> **TRY IT**: Please take the records that follow and repeat exactly the lines starting with the line with "red truck: 10 -> 9" and going on through the line with "yellow banana: 15 -> 13".

> **RECORDS**:
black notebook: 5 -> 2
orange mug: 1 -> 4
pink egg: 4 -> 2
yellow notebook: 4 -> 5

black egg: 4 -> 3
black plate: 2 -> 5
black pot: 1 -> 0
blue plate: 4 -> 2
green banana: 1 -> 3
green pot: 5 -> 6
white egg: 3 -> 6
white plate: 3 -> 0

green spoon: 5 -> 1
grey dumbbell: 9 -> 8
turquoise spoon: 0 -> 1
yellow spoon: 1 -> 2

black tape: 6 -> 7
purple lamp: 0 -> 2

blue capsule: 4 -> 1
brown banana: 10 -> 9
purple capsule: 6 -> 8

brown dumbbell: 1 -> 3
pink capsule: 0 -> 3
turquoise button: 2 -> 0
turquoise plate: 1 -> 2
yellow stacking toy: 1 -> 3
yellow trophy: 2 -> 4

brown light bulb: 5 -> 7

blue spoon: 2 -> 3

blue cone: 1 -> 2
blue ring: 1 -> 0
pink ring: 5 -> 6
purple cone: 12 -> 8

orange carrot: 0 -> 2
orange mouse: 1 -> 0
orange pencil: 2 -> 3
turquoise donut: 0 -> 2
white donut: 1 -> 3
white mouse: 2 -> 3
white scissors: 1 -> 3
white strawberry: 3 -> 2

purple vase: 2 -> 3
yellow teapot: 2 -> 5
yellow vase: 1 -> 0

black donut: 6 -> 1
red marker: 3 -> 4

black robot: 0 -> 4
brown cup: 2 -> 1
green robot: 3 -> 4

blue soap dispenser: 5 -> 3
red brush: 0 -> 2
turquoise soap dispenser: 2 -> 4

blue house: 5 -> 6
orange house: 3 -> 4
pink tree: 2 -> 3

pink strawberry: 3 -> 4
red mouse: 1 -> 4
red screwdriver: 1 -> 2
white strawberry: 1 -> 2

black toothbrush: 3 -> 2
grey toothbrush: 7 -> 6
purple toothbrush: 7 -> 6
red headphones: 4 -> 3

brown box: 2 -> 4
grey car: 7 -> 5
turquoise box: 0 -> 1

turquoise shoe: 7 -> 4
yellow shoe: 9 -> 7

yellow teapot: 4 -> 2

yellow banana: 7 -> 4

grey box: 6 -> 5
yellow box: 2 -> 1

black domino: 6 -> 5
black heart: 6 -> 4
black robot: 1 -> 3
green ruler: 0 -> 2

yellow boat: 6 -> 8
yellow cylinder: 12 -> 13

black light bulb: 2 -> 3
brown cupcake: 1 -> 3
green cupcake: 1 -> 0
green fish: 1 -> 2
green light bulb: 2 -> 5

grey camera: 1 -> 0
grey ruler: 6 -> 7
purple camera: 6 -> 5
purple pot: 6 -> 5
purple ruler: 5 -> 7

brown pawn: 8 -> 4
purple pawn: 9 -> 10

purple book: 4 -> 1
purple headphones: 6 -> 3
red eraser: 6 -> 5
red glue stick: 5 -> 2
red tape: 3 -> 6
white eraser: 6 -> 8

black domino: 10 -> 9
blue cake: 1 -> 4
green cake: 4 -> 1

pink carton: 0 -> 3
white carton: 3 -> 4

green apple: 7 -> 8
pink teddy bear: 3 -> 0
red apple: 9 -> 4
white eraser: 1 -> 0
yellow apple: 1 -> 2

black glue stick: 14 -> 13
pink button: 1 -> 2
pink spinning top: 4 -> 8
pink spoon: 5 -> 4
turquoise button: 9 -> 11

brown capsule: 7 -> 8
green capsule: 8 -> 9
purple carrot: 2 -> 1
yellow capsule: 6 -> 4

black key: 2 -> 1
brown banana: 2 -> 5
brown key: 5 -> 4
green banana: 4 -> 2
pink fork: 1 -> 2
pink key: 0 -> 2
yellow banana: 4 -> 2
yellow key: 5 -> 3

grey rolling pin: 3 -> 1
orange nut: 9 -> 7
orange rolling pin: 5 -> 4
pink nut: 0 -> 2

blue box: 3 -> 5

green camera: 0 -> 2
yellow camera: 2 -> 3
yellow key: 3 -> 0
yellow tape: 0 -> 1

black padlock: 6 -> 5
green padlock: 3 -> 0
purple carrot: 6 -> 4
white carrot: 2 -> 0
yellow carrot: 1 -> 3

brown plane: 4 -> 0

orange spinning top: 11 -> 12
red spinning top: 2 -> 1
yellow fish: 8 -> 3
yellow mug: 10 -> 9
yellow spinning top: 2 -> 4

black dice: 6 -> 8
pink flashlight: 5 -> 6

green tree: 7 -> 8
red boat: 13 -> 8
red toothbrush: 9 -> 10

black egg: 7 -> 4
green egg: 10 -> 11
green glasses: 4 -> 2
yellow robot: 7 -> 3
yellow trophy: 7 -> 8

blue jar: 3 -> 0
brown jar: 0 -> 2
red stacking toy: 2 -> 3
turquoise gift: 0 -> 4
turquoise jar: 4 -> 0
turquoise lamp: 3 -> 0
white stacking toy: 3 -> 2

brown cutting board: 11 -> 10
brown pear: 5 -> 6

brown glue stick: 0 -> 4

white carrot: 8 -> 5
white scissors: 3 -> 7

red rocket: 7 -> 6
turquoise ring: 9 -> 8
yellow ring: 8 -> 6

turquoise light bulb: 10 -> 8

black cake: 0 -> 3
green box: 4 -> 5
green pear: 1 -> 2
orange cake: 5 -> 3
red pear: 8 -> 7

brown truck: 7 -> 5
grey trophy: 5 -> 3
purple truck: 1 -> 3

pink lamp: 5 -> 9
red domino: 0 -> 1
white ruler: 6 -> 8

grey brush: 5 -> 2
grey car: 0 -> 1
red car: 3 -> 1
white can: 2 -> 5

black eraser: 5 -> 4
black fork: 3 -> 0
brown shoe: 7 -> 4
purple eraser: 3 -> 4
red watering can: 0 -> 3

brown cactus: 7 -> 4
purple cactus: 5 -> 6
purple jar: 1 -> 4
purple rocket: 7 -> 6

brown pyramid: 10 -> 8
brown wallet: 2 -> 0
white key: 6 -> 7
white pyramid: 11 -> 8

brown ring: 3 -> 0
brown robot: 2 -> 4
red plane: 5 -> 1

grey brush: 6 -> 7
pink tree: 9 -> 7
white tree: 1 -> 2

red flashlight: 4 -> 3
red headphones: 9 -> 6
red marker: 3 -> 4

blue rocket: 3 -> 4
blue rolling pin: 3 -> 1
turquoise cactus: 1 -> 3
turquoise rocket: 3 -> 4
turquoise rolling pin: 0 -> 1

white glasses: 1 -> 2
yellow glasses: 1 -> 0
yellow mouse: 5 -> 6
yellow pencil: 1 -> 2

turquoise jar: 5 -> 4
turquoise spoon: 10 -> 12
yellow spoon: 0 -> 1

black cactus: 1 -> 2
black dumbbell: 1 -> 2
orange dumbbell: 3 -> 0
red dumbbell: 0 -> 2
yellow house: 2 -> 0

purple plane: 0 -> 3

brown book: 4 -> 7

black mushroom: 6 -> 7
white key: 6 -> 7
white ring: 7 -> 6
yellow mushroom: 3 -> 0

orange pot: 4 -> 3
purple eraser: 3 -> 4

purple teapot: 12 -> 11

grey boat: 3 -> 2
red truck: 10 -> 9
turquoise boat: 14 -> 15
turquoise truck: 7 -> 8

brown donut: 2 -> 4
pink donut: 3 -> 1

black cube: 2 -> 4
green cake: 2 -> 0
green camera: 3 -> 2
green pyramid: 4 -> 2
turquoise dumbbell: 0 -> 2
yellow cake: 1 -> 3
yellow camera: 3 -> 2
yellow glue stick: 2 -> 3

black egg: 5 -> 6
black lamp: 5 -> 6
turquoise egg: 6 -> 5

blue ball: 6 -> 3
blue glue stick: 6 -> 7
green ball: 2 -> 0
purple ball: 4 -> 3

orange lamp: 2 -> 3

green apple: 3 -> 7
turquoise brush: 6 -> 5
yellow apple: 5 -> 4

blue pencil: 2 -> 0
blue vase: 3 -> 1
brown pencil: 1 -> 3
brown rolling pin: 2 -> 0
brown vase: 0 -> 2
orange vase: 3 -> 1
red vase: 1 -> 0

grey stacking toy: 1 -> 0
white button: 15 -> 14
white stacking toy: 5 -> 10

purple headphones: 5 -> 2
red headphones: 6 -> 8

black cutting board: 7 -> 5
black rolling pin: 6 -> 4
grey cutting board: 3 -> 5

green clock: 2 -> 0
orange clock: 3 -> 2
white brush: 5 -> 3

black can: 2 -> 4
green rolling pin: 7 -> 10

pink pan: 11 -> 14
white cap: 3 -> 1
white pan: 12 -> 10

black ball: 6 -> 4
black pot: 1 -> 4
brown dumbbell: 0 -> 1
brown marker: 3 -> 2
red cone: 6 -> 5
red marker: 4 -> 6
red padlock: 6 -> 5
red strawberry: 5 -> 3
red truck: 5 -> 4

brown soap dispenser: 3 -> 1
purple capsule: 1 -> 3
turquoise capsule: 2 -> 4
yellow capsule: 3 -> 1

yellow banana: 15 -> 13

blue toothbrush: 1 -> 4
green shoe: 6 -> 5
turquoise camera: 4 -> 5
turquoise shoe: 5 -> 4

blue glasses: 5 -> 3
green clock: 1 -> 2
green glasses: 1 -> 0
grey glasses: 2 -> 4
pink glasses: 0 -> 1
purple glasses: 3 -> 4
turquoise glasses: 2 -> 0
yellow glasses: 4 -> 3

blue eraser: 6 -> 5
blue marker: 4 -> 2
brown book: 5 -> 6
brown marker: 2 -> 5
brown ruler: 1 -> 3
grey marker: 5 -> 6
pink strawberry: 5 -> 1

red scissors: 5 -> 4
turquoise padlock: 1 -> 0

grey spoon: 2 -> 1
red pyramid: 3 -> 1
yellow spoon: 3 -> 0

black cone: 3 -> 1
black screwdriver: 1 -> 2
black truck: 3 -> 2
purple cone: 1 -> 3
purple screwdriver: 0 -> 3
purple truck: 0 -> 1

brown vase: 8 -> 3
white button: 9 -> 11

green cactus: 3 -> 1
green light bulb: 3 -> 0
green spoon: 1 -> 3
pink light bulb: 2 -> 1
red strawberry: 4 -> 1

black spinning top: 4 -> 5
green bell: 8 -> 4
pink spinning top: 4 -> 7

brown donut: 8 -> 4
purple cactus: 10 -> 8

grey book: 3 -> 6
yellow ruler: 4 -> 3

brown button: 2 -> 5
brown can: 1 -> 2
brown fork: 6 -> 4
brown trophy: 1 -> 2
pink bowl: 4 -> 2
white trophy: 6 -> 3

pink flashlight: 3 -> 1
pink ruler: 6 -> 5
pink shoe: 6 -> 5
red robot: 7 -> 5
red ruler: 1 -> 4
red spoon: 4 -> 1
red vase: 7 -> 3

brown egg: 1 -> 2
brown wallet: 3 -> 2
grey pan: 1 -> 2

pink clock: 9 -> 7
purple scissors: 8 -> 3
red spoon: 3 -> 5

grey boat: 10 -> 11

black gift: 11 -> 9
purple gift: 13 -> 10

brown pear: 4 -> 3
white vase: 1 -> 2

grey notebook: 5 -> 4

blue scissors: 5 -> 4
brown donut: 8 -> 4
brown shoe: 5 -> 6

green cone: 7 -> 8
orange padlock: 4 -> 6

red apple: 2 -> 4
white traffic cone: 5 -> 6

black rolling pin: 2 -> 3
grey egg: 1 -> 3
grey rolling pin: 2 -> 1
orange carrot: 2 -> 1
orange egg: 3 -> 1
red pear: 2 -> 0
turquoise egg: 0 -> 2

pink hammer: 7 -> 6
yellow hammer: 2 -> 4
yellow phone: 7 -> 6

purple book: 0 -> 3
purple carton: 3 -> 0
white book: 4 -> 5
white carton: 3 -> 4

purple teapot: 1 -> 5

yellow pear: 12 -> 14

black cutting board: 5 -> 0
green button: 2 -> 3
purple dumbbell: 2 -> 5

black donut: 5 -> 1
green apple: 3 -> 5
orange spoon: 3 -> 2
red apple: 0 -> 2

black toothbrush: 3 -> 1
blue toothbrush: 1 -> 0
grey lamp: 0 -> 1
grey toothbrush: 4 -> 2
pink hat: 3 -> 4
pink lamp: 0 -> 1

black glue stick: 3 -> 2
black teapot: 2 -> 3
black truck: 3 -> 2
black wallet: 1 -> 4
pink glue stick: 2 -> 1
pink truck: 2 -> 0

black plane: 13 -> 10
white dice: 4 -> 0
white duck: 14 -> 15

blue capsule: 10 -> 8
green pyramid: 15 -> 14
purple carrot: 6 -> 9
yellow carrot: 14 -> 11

> **ANSWER BOX**:
red truck: 10 -> 9
turquoise boat: 14 -> 15
turquoise truck: 7 -> 8

brown donut: 2 -> 4
pink donut: 3 -> 1

black cube: 2 -> 4
green cake: 2 -> 0
green camera: 3 -> 2
green pyramid: 4 -> 2
turquoise dumbbell: 0 -> 2
yellow cake: 1 -> 3
yellow camera: 3 -> 2
yellow glue stick: 2 -> 3

black egg: 5 -> 6
black lamp: 5 -> 6
turquoise egg: 6 -> 5

blue ball: 6 -> 3
blue glue stick: 6 -> 7
green ball: 2 -> 0
purple ball: 4 -> 3

orange lamp: 2 -> 3

green apple: 3 -> 7
turquoise brush: 6 -> 5
yellow apple: 5 -> 4

blue pencil: 2 -> 0
blue vase: 3 -> 1
brown pencil: 1 -> 3
brown rolling pin: 2 -> 0
brown vase: 0 -> 2
orange vase: 3 -> 1
red vase: 1 -> 0

grey stacking toy: 1 -> 0
white button: 15 -> 14
white stacking toy: 5 -> 10

purple headphones: 5 -> 2
red headphones: 6 -> 8

black cutting board: 7 -> 5
black rolling pin: 6 -> 4
grey cutting board: 3 -> 5

green clock: 2 -> 0
orange clock: 3 -> 2
white brush: 5 -> 3

black can: 2 -> 4
green rolling pin: 7 -> 10

pink pan: 11 -> 14
white cap: 3 -> 1
white pan: 12 -> 10

black ball: 6 -> 4
black pot: 1 -> 4
brown dumbbell: 0 -> 1
brown marker: 3 -> 2
red cone: 6 -> 5
red marker: 4 -> 6
red padlock: 6 -> 5
red strawberry: 5 -> 3
red truck: 5 -> 4

brown soap dispenser: 3 -> 1
purple capsule: 1 -> 3
turquoise capsule: 2 -> 4
yellow capsule: 3 -> 1

yellow banana: 15 -> 13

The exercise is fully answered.